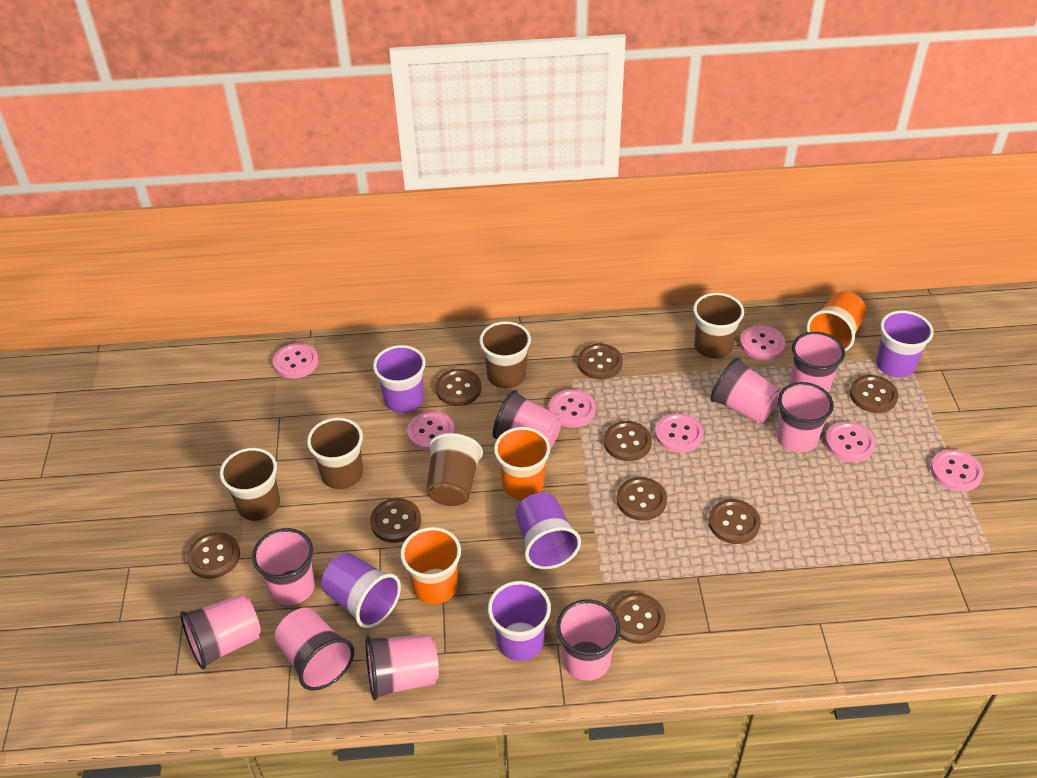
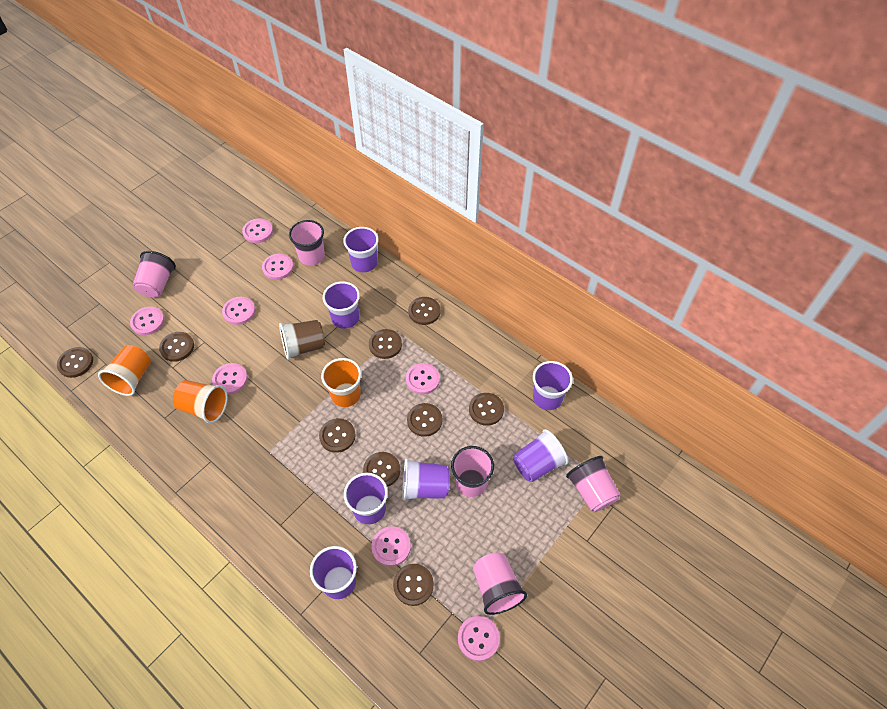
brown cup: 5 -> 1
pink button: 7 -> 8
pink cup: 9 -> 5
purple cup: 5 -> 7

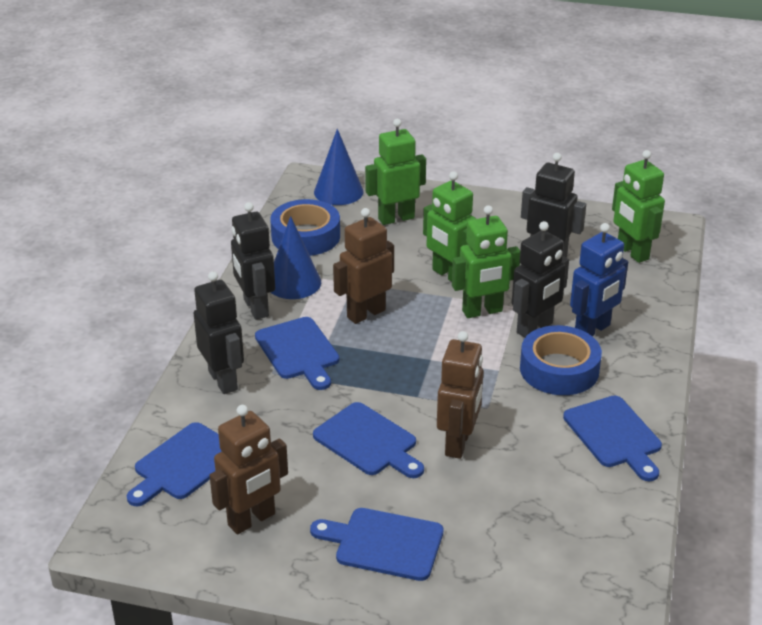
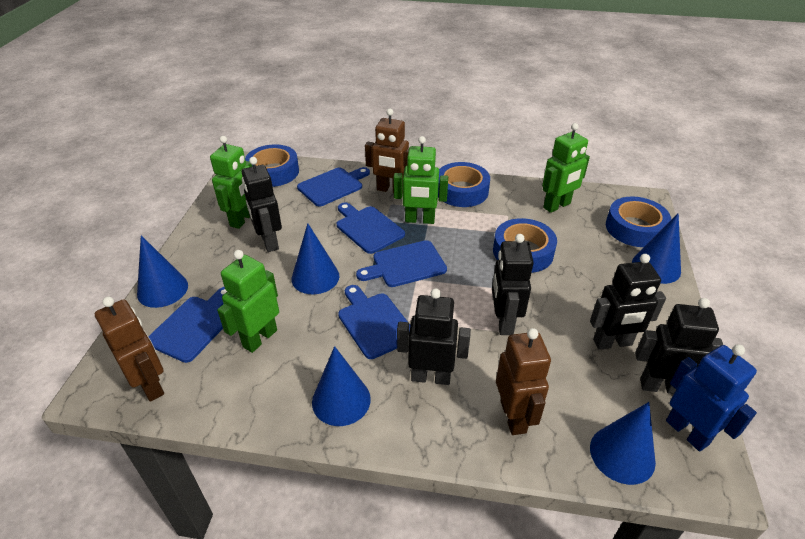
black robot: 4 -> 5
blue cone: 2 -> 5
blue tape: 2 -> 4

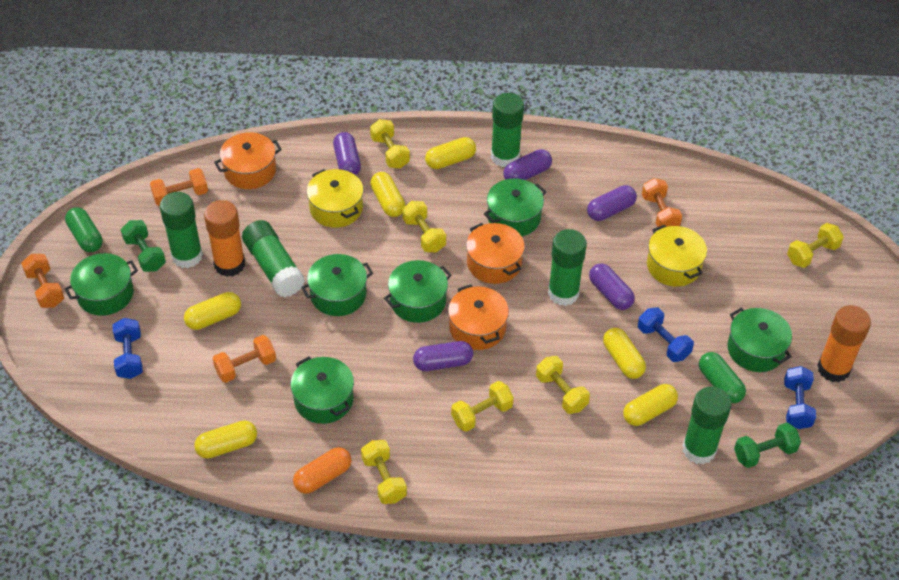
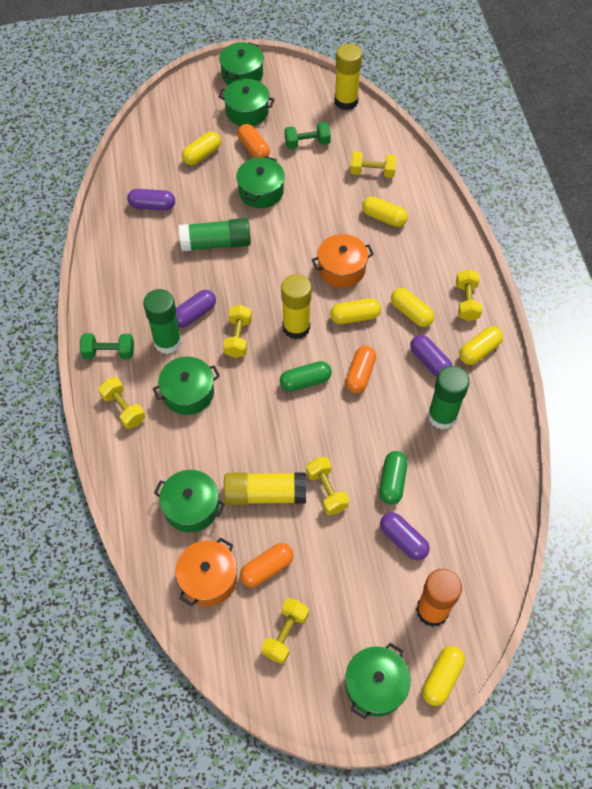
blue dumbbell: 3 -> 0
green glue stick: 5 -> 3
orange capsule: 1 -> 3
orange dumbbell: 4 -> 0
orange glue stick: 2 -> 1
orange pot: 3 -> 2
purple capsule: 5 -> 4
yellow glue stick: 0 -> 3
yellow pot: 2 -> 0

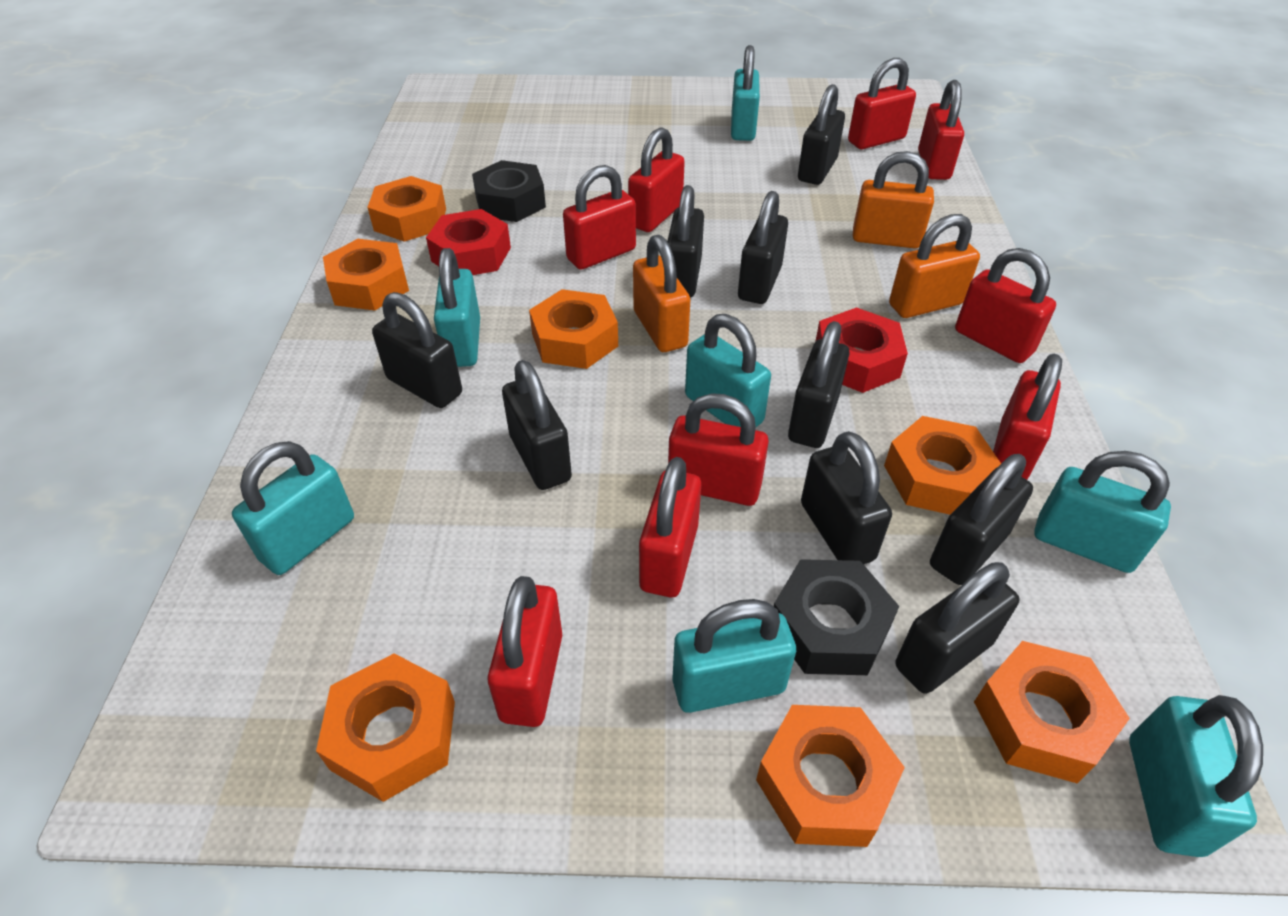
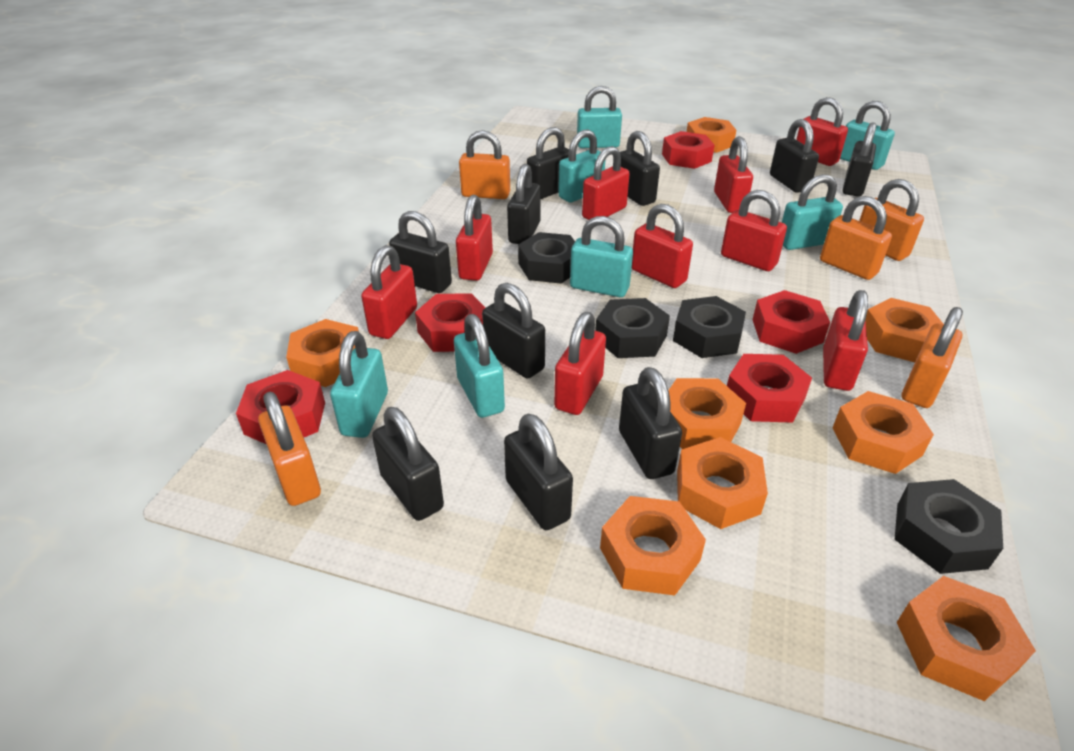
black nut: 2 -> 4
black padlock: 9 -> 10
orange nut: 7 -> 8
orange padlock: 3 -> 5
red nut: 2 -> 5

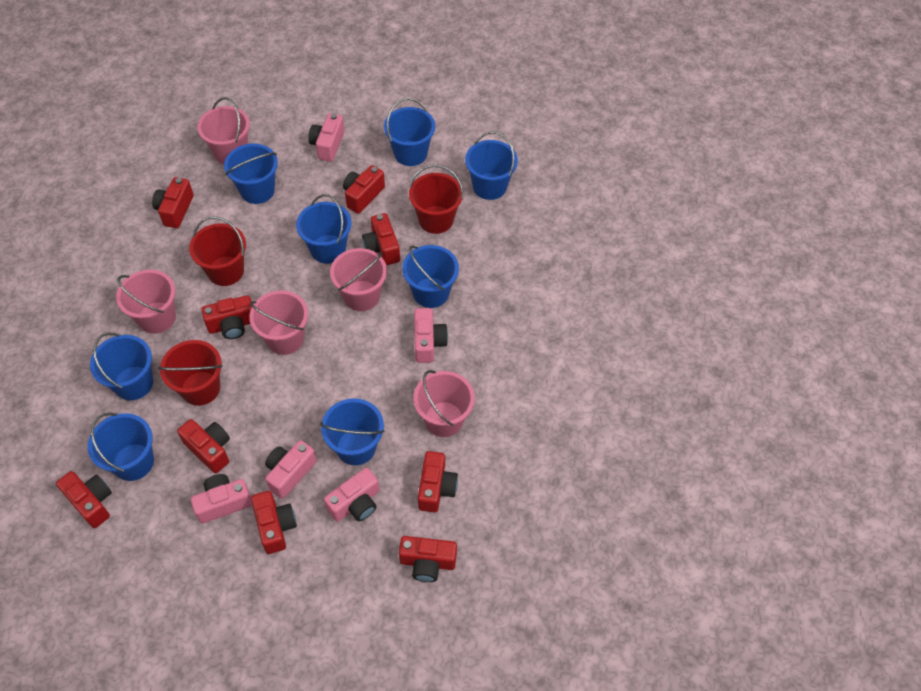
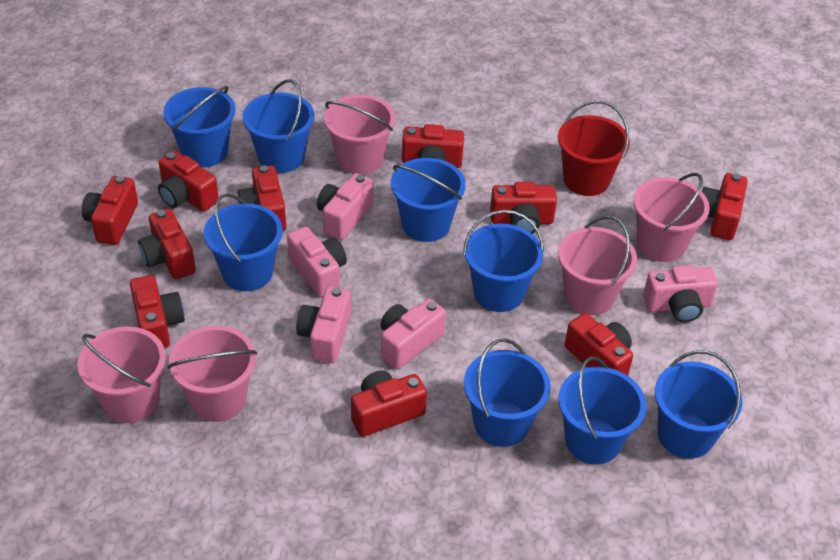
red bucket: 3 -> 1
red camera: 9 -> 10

● WORK REQUIRED:
Find the word "padlock" in the records and pull out each line that has it.

● WRITTEN SOLUTION:
black padlock: 9 -> 10
orange padlock: 3 -> 5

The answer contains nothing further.